» **Given data**
++++++++
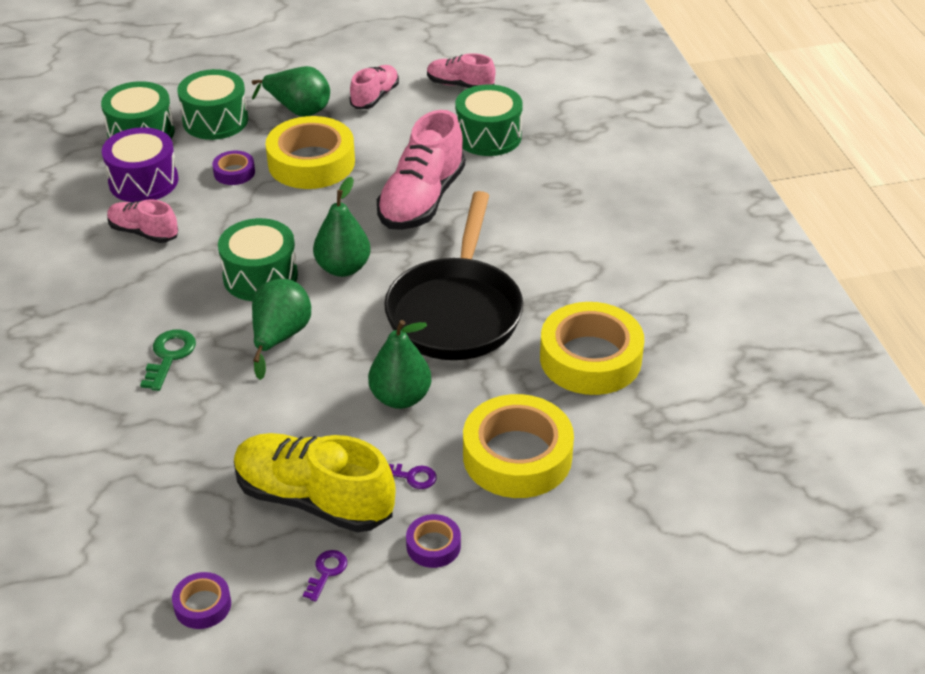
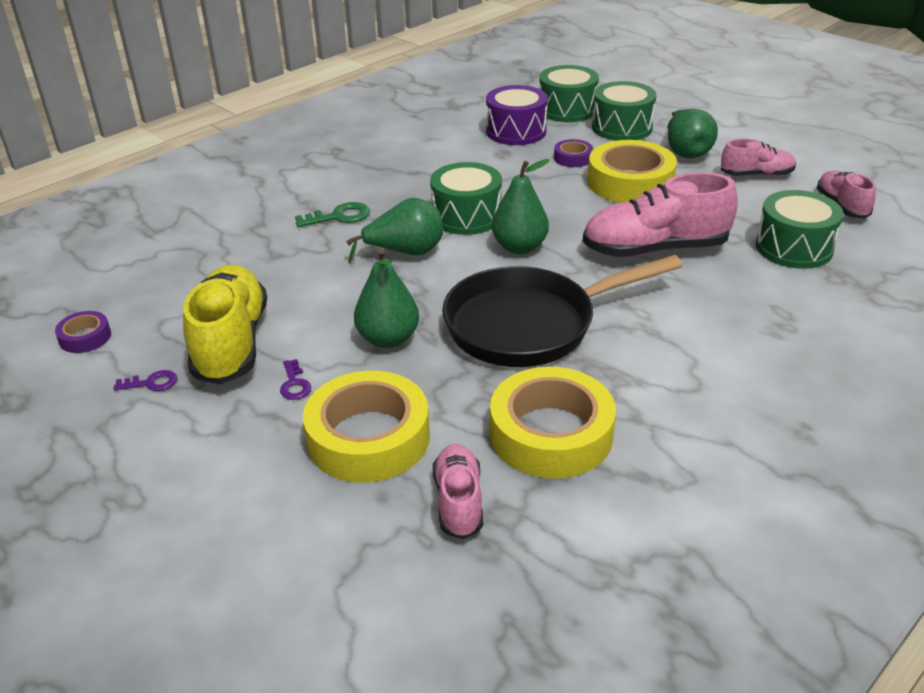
camera: 60 degrees right, 5 degrees down
(144, 232) = (461, 154): pink shoe -> pink shoe (458, 502)
(433, 545) = (216, 431): purple tape -> none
++++++++
From the material above, print everything exactly except the pictures.

camera: 60 degrees right, 5 degrees down
(144, 232) = (461, 154): pink shoe -> pink shoe (458, 502)
(433, 545) = (216, 431): purple tape -> none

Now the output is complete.